## [Activity]
All lines from the one that contains "yellow plate H4:H5" to the end of the data must be retyped exactly. Pictures are not retyped.

## [Input data]
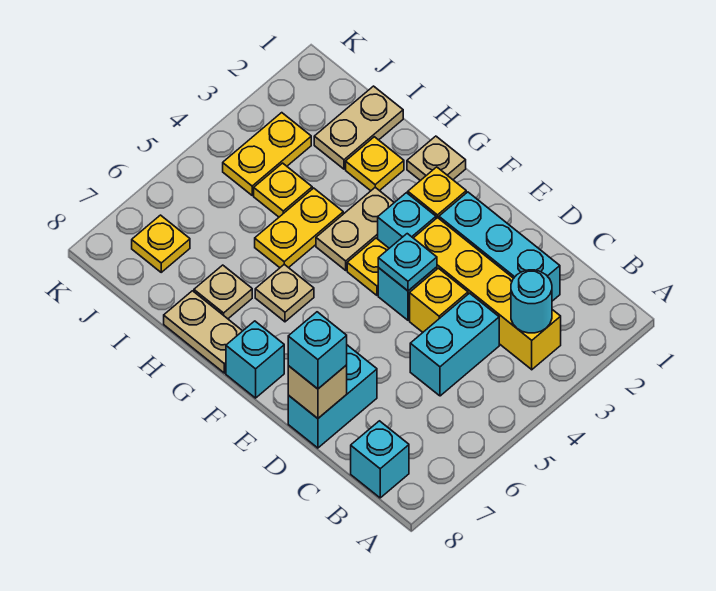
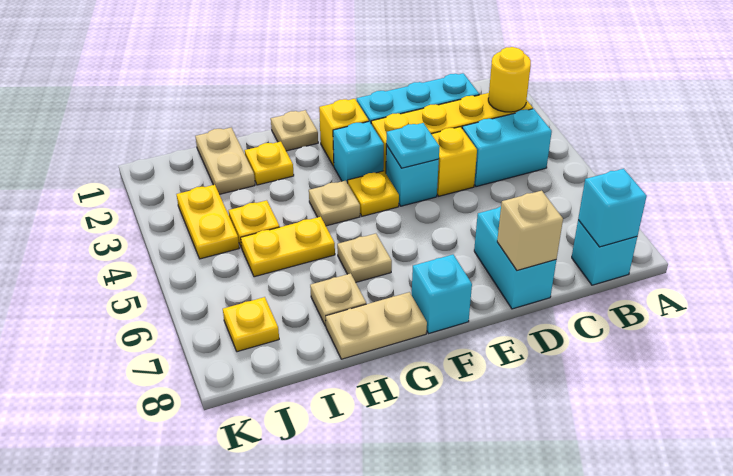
cyan round brick B3 level 2 -> yellow round brick B3 level 2
cyan brick C4:C5 level 1 -> cyan brick B4:C4 level 1
cyan brick D8 level 3 -> cyan brick B8 level 2
tan plate G3:G4 level 1 -> tan plate G4 level 1
yellow plate H4:H5 level 1 -> yellow plate H5:I5 level 1

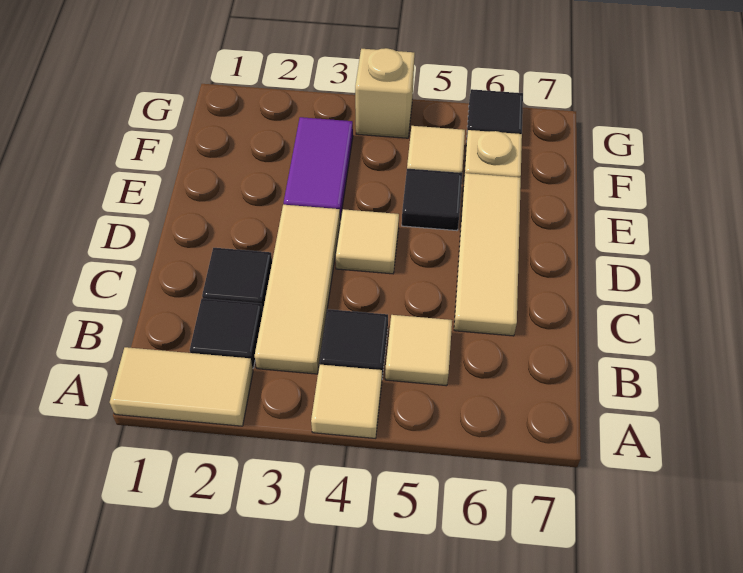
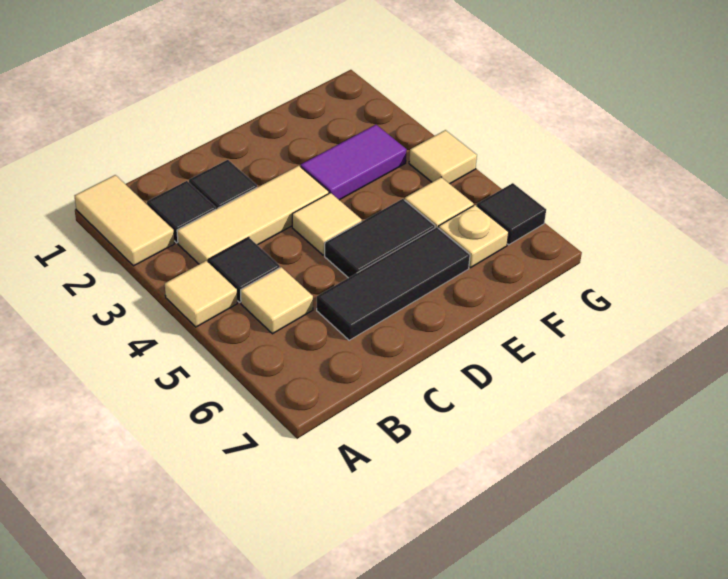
tan tile C6:E6 level 1 -> black tile C6:E6 level 1
black tile E5 level 1 -> black tile D5:E5 level 1
tan brick G4 level 1 -> tan tile G4 level 1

## [Solution for this problem]
yellow plate H4:H5 level 1 -> yellow plate H5:I5 level 1

tan tile C6:E6 level 1 -> black tile C6:E6 level 1
black tile E5 level 1 -> black tile D5:E5 level 1
tan brick G4 level 1 -> tan tile G4 level 1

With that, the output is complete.